-------- SUPPLIED MATERIAL --------

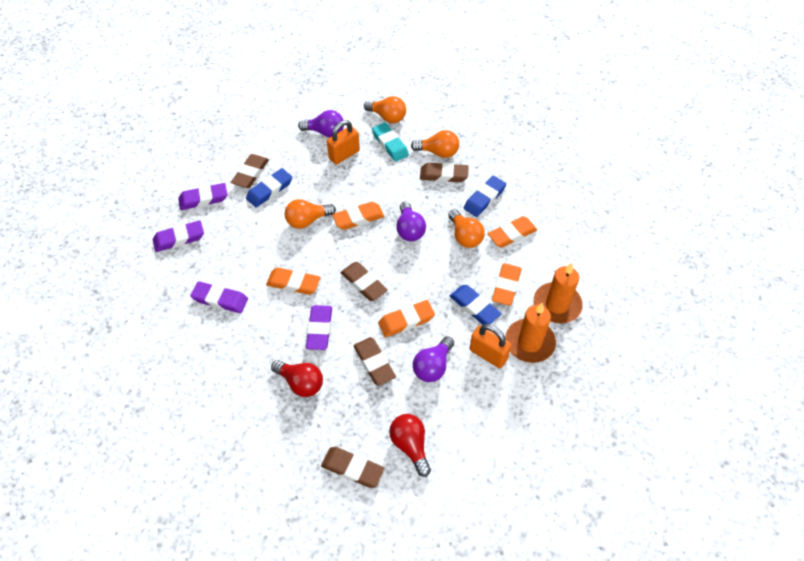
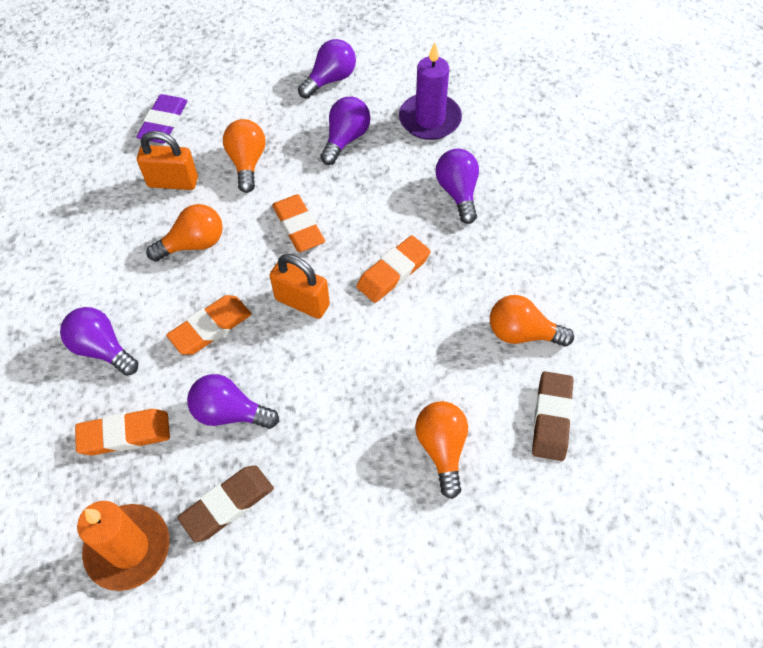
blue eraser: [246,168,292,207] [450,285,502,325] [464,176,506,217] = 3 -> none = 0
brown eraser: [231,154,269,188] [321,447,384,488] [341,262,388,301] [353,337,396,386] [420,162,469,182] = 5 -> [177,465,274,542] [532,371,573,461] = 2
orange candle: [505,303,556,363] [534,263,583,323] = 2 -> [77,501,169,591] = 1
orange eraser: [266,267,320,295] [332,202,384,230] [378,300,435,337] [488,216,537,248] [492,263,522,306] = 5 -> [75,409,170,455] [166,295,252,355] [272,194,325,252] [356,235,431,303] = 4
purple candle: none = 0 -> [399,43,462,140] = 1
purple eraser: [153,220,204,252] [178,183,227,210] [190,281,248,313] [306,305,332,350] = 4 -> [136,94,187,143] = 1
purple light bulb: [298,110,344,137] [396,202,426,241] [413,336,454,382] = 3 -> [60,307,138,376] [187,374,279,429] [298,39,356,99] [320,97,371,165] [435,149,479,224] = 5
red light bulb: [271,360,323,397] [389,414,431,477] = 2 -> none = 0
turquoise eraser: [372,122,409,162] = 1 -> none = 0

--------

> **WHAT IS EXPECTED**: When a line in the data holds the word "light", show that line.

> **COMPLETED TASK**:
purple light bulb: [298,110,344,137] [396,202,426,241] [413,336,454,382] = 3 -> [60,307,138,376] [187,374,279,429] [298,39,356,99] [320,97,371,165] [435,149,479,224] = 5
red light bulb: [271,360,323,397] [389,414,431,477] = 2 -> none = 0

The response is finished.